- [SOURCE RECORDS]
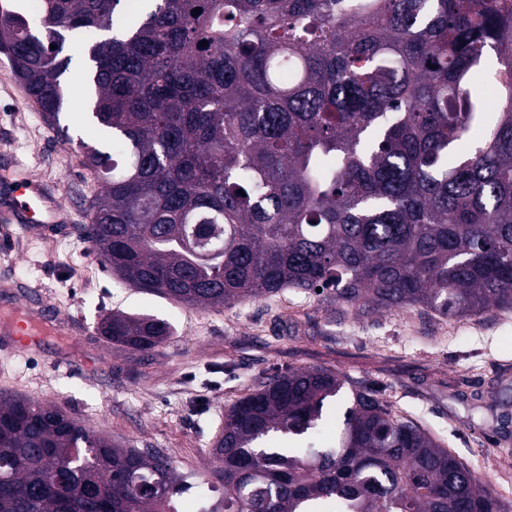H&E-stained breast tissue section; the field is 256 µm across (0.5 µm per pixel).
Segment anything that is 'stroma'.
Masks as SVG:
<instances>
[{"instance_id":"obj_1","label":"stroma","mask_w":512,"mask_h":512,"mask_svg":"<svg viewBox=\"0 0 512 512\" xmlns=\"http://www.w3.org/2000/svg\"><path fill=\"white\" fill-rule=\"evenodd\" d=\"M65 92L66 141L13 69H0V175L51 187L71 218L47 235L0 224V306L21 284L38 290L63 327L37 348L0 349V392L57 406L116 445L164 450L188 501L218 481L213 448L225 410L276 371L330 368L349 381L327 405L334 416L351 407L353 388L377 390L512 507V434L493 437L497 417L512 415V310L445 318L295 288L205 309L129 287L104 271L81 232L98 182L79 144L96 134L85 119V84L67 83ZM116 311L154 315L173 334L149 353L112 347L97 326ZM60 356L71 368H52Z\"/></svg>"}]
</instances>
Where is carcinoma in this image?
I'll list each match as a JSON object with an SVG mask.
<instances>
[{
  "instance_id": "cac0c4a2",
  "label": "carcinoma",
  "mask_w": 512,
  "mask_h": 512,
  "mask_svg": "<svg viewBox=\"0 0 512 512\" xmlns=\"http://www.w3.org/2000/svg\"><path fill=\"white\" fill-rule=\"evenodd\" d=\"M147 2L130 23L125 0H37L32 25L0 0V51L65 140L66 33L120 32L87 46L99 140L80 142L100 182L81 230L106 271L192 306L319 287L512 310V0ZM97 331L132 352L172 336L126 312ZM345 383L290 368L224 413V512H507L371 388L317 443ZM183 489L170 455L0 395V512H177Z\"/></svg>"
}]
</instances>
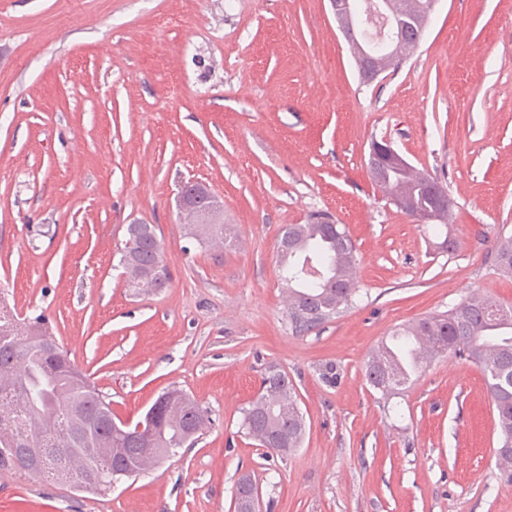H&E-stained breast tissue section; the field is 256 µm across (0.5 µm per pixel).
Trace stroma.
I'll return each mask as SVG.
<instances>
[{"instance_id": "obj_1", "label": "stroma", "mask_w": 512, "mask_h": 512, "mask_svg": "<svg viewBox=\"0 0 512 512\" xmlns=\"http://www.w3.org/2000/svg\"><path fill=\"white\" fill-rule=\"evenodd\" d=\"M386 139L447 193L426 224L374 184ZM205 182L231 246L187 238ZM323 211L358 291L306 332L288 319L283 226ZM155 225L171 281L127 288L125 227ZM512 233V0H439L415 54L362 82L329 0H0V304L43 316L137 422L170 387L211 411L198 441L111 491L0 472V512H512L483 374L447 357L382 403L364 376L392 332L472 292L512 304L492 251ZM306 420L285 459L240 430L269 364Z\"/></svg>"}]
</instances>
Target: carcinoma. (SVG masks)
Here are the masks:
<instances>
[{
  "label": "carcinoma",
  "instance_id": "1",
  "mask_svg": "<svg viewBox=\"0 0 512 512\" xmlns=\"http://www.w3.org/2000/svg\"><path fill=\"white\" fill-rule=\"evenodd\" d=\"M387 11L422 34L431 14V0H385ZM412 39H392L390 50L375 68L399 67L417 49ZM373 179L382 193L404 212L426 217L435 211L438 186L427 172L410 163L400 167L369 160ZM332 216L318 212L305 224H289L288 253L279 255V276L288 288V316L303 331L338 314L357 292L356 248L343 225L340 245L328 234ZM202 244L227 240L222 224L188 228ZM123 249L135 271L130 287L157 291L170 281L160 240L152 224H129ZM495 267L512 276V235L495 241ZM413 339L414 360L406 365L393 354L392 344L373 348L365 363L369 386L388 399L411 386L433 360L454 356L480 367L497 417L496 466L500 480L512 484V306L480 292L463 298L446 313L420 318L394 332ZM154 414L151 427L117 428L107 413L110 403L52 336L45 319L20 325L18 317L0 310V470H18L38 478L64 479L80 490L112 487L116 460L112 449H125L120 461L139 466L141 448H184L194 443L210 423L207 409L181 389ZM241 428L271 455L288 457L285 449L301 446L306 423L288 374L277 365L261 377L259 391L242 409Z\"/></svg>",
  "mask_w": 512,
  "mask_h": 512
}]
</instances>
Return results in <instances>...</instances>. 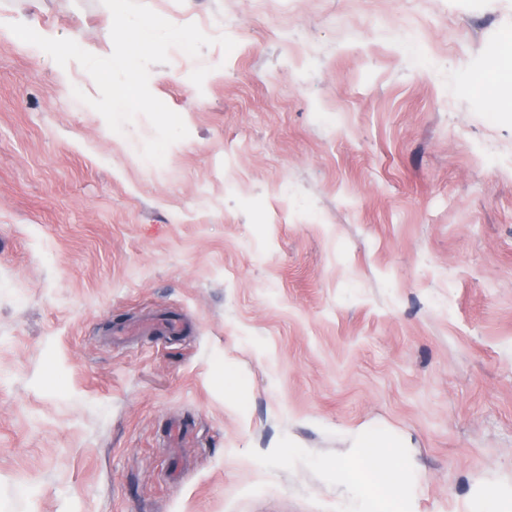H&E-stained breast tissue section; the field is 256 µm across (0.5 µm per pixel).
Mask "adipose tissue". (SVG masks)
<instances>
[{
	"mask_svg": "<svg viewBox=\"0 0 512 512\" xmlns=\"http://www.w3.org/2000/svg\"><path fill=\"white\" fill-rule=\"evenodd\" d=\"M16 38L35 36L36 48L41 56L55 63L60 79H67L72 65L79 64L92 72L127 70L141 46L150 43L154 29L146 24L138 27V41L124 51L100 59L97 50L92 48L76 51L55 32L41 29L37 15L22 19L0 16V32ZM347 441L354 458L370 475L374 485L383 489L391 497H398L397 471L400 466L398 448L403 447L400 437L390 435L375 428H361L348 432Z\"/></svg>",
	"mask_w": 512,
	"mask_h": 512,
	"instance_id": "ef3b65f1",
	"label": "adipose tissue"
}]
</instances>
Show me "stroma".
I'll return each instance as SVG.
<instances>
[{
    "label": "stroma",
    "instance_id": "35a3bbf8",
    "mask_svg": "<svg viewBox=\"0 0 512 512\" xmlns=\"http://www.w3.org/2000/svg\"><path fill=\"white\" fill-rule=\"evenodd\" d=\"M33 9L104 57L183 35L113 114L0 39V512H345L362 427L408 443L368 512H512V98L479 84L512 0H0ZM149 83L132 81L124 90L113 97L112 112H138L148 102ZM115 101V102H114Z\"/></svg>",
    "mask_w": 512,
    "mask_h": 512
}]
</instances>
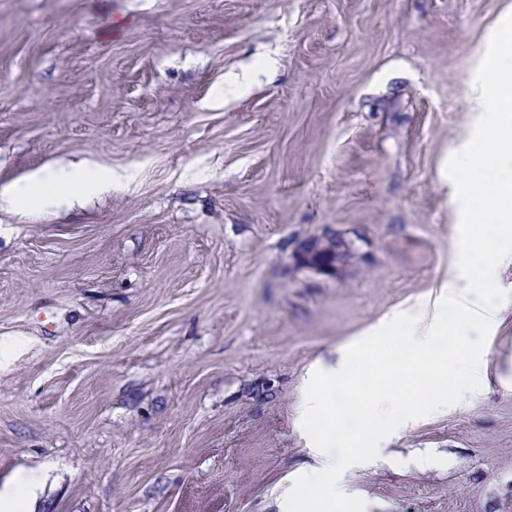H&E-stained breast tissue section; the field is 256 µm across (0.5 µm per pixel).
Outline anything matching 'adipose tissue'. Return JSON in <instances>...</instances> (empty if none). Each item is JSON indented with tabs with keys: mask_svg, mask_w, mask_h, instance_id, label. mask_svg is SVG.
Here are the masks:
<instances>
[{
	"mask_svg": "<svg viewBox=\"0 0 512 512\" xmlns=\"http://www.w3.org/2000/svg\"><path fill=\"white\" fill-rule=\"evenodd\" d=\"M486 51L492 65H478L467 95V109L474 112L476 130L466 131L457 148L460 175L467 187L463 204L476 224H494L499 235L493 239H470L468 248L479 261L488 265L512 263V29L495 32ZM95 176L110 184L112 171L95 163L81 162L69 168L50 166L29 174L24 182L0 188V211L19 212L31 205L57 207L67 195L78 189L85 176ZM453 309L458 320L492 323L498 320V303L478 279L449 271L434 291L429 306H411L385 316L381 326L406 323L418 346L412 360L397 372L395 381L407 387L420 379L447 386V398L418 405L414 398H404L399 410L384 416L370 411L364 426L378 436L398 433L412 422L417 413H447L458 402L474 395V384L453 383L448 375V351L435 343L439 334L451 326L444 319L445 309ZM381 326L371 327L354 340L342 343V360L338 366L321 368L310 389L302 396L299 412L303 422L325 417L327 411L345 414L348 408L349 367L356 356L378 337Z\"/></svg>",
	"mask_w": 512,
	"mask_h": 512,
	"instance_id": "ef3b65f1",
	"label": "adipose tissue"
}]
</instances>
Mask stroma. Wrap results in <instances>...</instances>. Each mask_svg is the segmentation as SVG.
Here are the masks:
<instances>
[{"instance_id":"1","label":"stroma","mask_w":512,"mask_h":512,"mask_svg":"<svg viewBox=\"0 0 512 512\" xmlns=\"http://www.w3.org/2000/svg\"><path fill=\"white\" fill-rule=\"evenodd\" d=\"M512 0H0V185L48 164L119 172L72 205L0 213V485L30 512H287L315 463L296 422L315 361L466 275L448 188L487 28ZM354 240L341 279L295 267ZM496 332L453 330L490 387L358 465L407 329L352 364L322 445L331 506L512 512V265Z\"/></svg>"}]
</instances>
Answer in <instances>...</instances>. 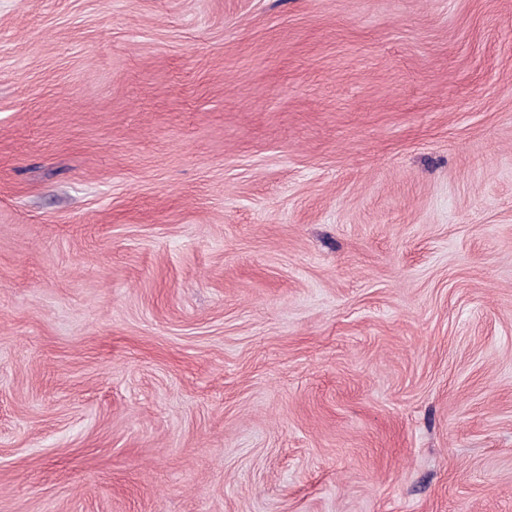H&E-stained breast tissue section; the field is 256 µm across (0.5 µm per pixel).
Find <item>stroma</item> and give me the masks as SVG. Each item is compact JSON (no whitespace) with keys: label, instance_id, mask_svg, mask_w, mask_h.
Instances as JSON below:
<instances>
[{"label":"stroma","instance_id":"35a3bbf8","mask_svg":"<svg viewBox=\"0 0 512 512\" xmlns=\"http://www.w3.org/2000/svg\"><path fill=\"white\" fill-rule=\"evenodd\" d=\"M0 512H512V0H0Z\"/></svg>","mask_w":512,"mask_h":512}]
</instances>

- [WHAT THE TASK ASKS]
In the listing above, find the line with "Find <item>stroma</item> and" and set down that line and all after it exactly, through the final line.

- [RESPONSE]
Find <item>stroma</item> and give me the masks as SVG. Each item is compact JSON (no whitespace) with keys: label, instance_id, mask_svg, mask_w, mask_h.
Instances as JSON below:
<instances>
[{"label":"stroma","instance_id":"35a3bbf8","mask_svg":"<svg viewBox=\"0 0 512 512\" xmlns=\"http://www.w3.org/2000/svg\"><path fill=\"white\" fill-rule=\"evenodd\" d=\"M0 512H512V0H0Z\"/></svg>","mask_w":512,"mask_h":512}]
</instances>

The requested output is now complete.